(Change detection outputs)

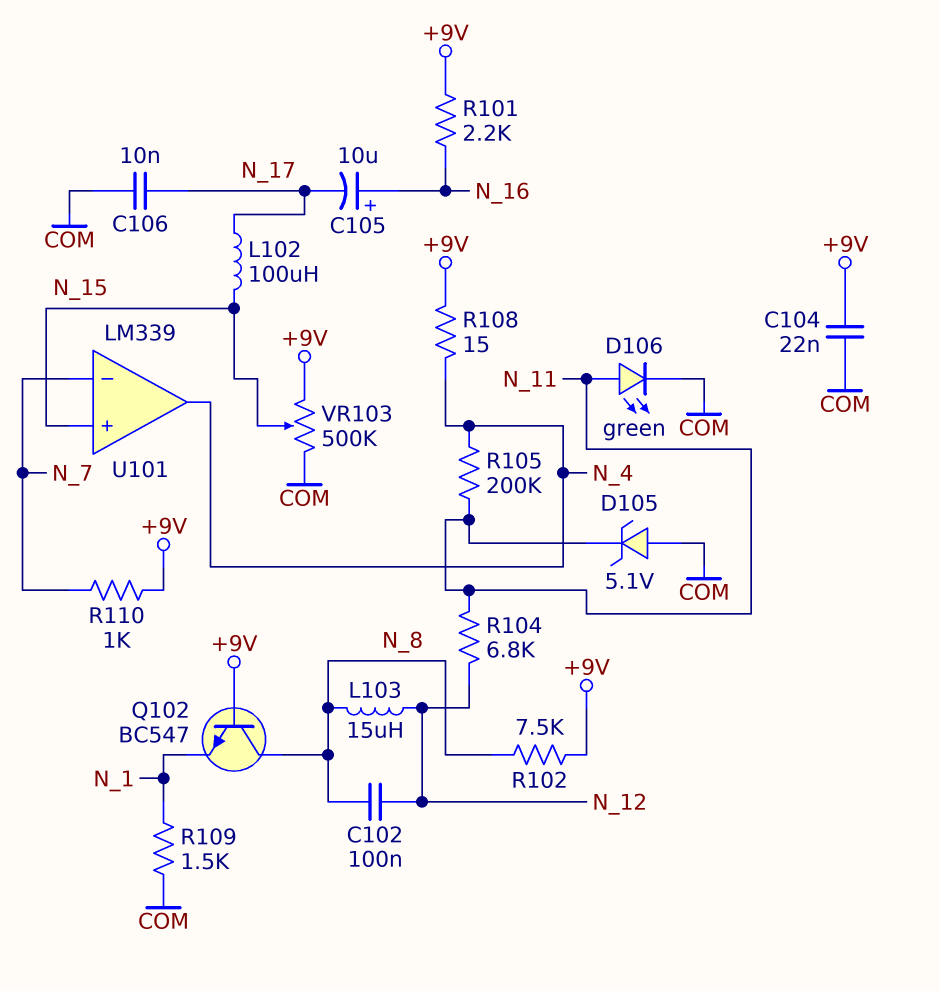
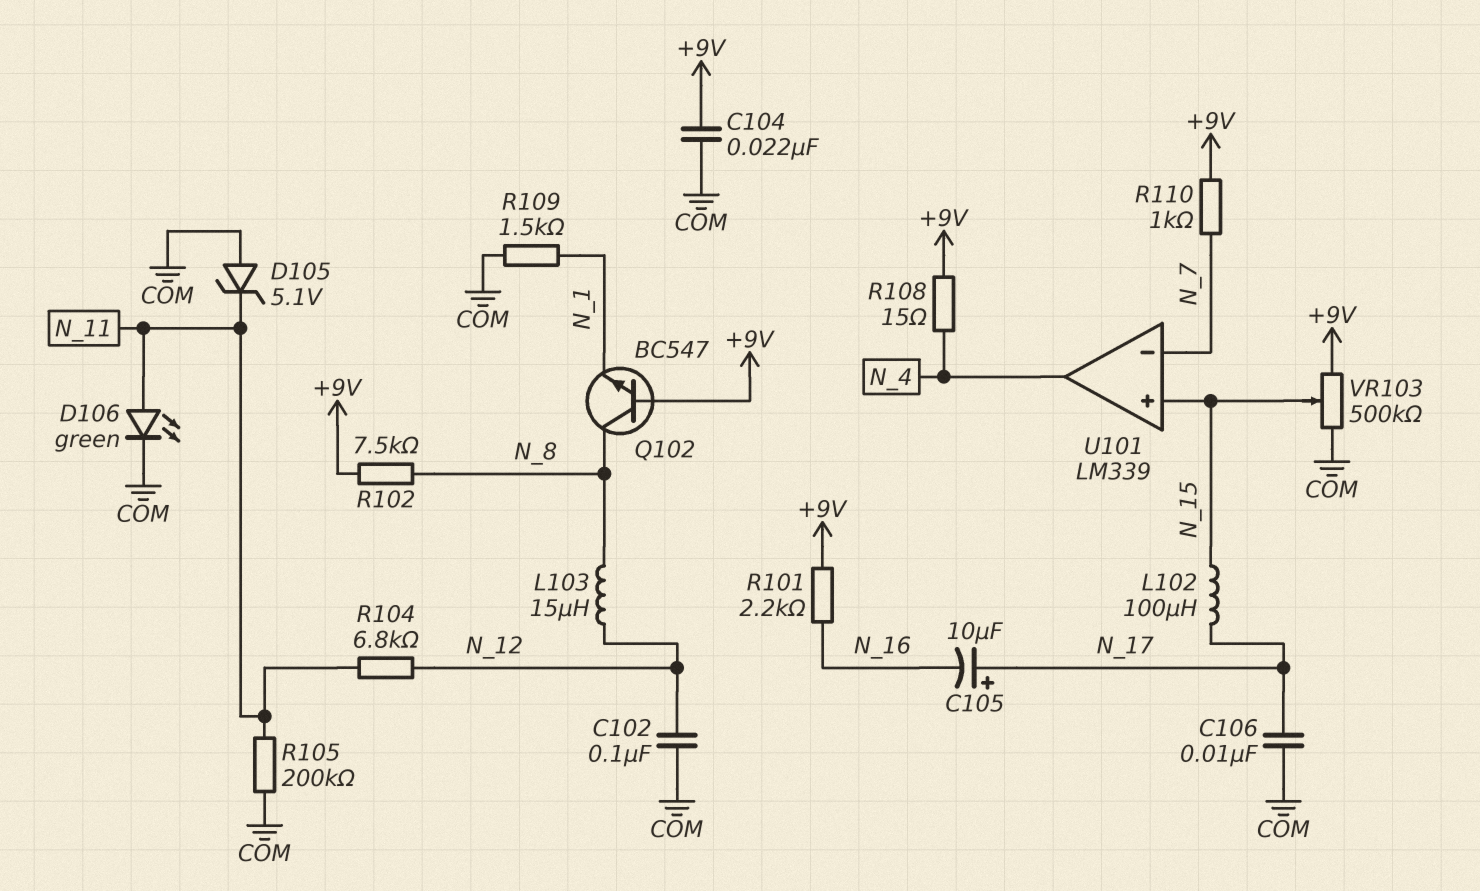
C102: 100nF (N_8, N_12) -> 100nF (COM, N_12)
C105: 10uF (plus N_16, minus N_17) -> 10uF (plus N_17, minus N_16)
R105: 200k (N_4, N_11) -> 200k (COM, N_11)

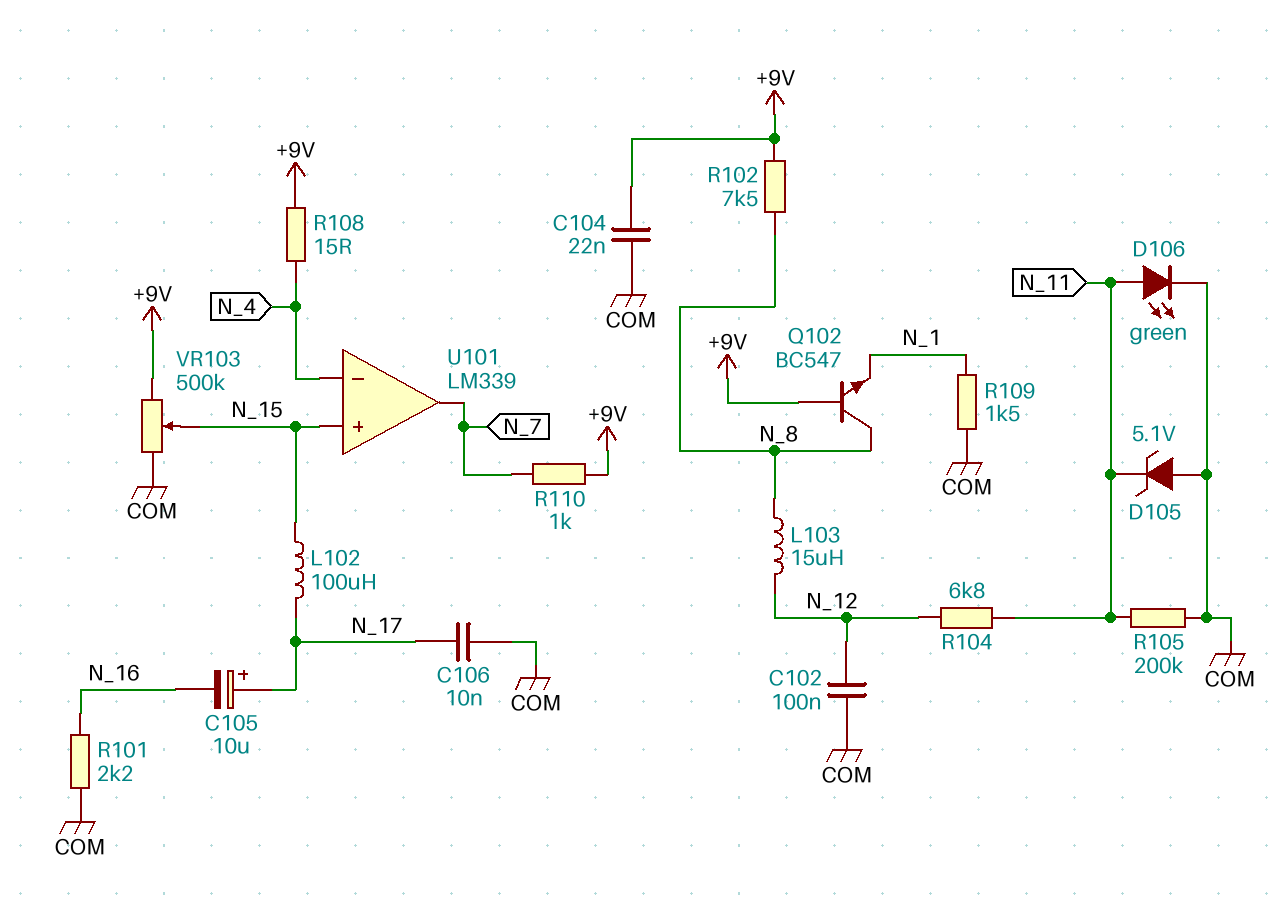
R101: 2.2k (+9V, N_16) -> 2.2k (COM, N_16)
U101 pin in-: N_7 -> N_4
U101 pin out: N_4 -> N_7

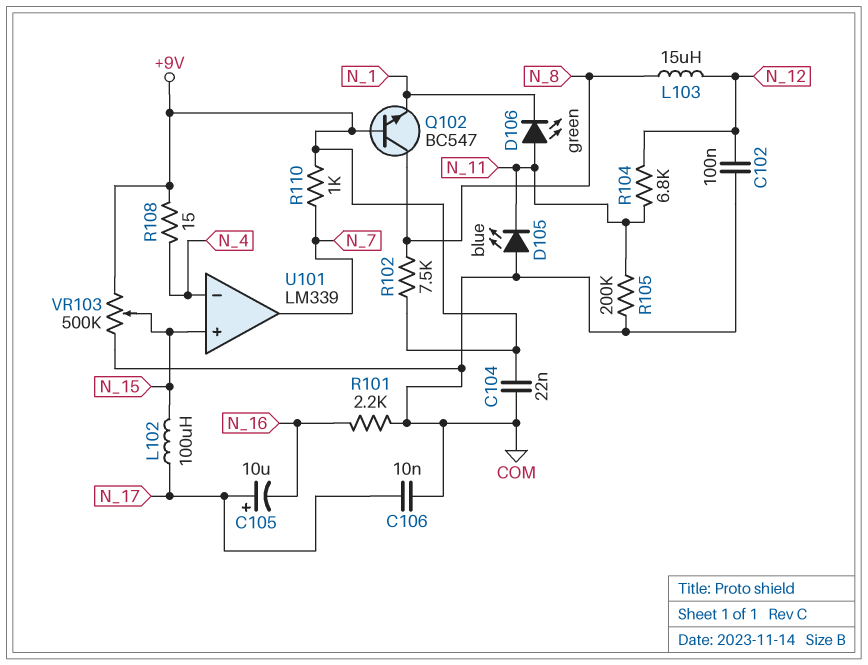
D105: zener 5.1V (A COM, K N_11) -> LED blue (A COM, K N_11)
D106: LED green (A N_11, K COM) -> LED green (A N_11, K N_1)
R109: 1.5k (COM, N_1) -> none

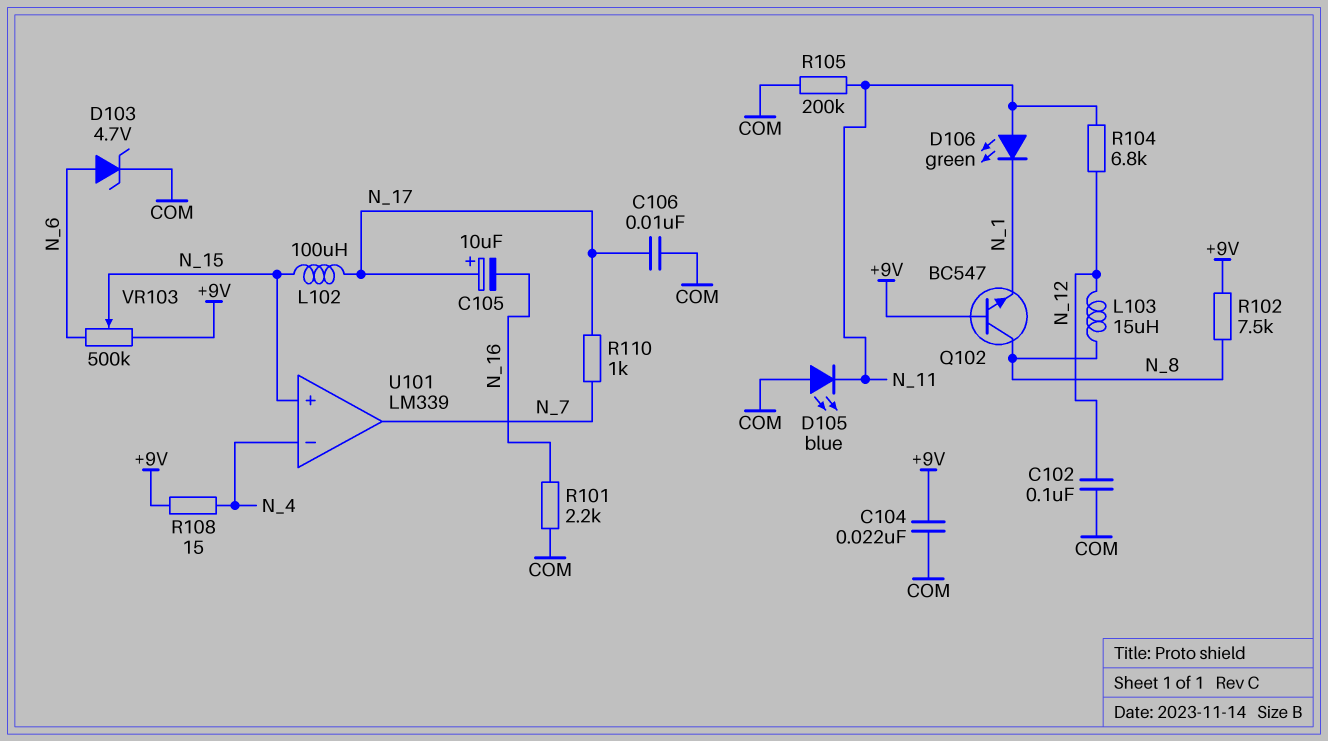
D103: none -> zener 4.7V (A N_6, K COM)
R110: 1k (+9V, N_7) -> 1k (N_7, N_17)
VR103: 500k (+9V, COM, wiper N_15) -> 500k (+9V, N_6, wiper N_15)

# TASK INSTRUCTIONS
Would you set down the records above once more, exactly, with the pictures removed?

# RESPONSE AREA
C102: 100nF (N_8, N_12) -> 100nF (COM, N_12)
C105: 10uF (plus N_16, minus N_17) -> 10uF (plus N_17, minus N_16)
R105: 200k (N_4, N_11) -> 200k (COM, N_11)

R101: 2.2k (+9V, N_16) -> 2.2k (COM, N_16)
U101 pin in-: N_7 -> N_4
U101 pin out: N_4 -> N_7

D105: zener 5.1V (A COM, K N_11) -> LED blue (A COM, K N_11)
D106: LED green (A N_11, K COM) -> LED green (A N_11, K N_1)
R109: 1.5k (COM, N_1) -> none

D103: none -> zener 4.7V (A N_6, K COM)
R110: 1k (+9V, N_7) -> 1k (N_7, N_17)
VR103: 500k (+9V, COM, wiper N_15) -> 500k (+9V, N_6, wiper N_15)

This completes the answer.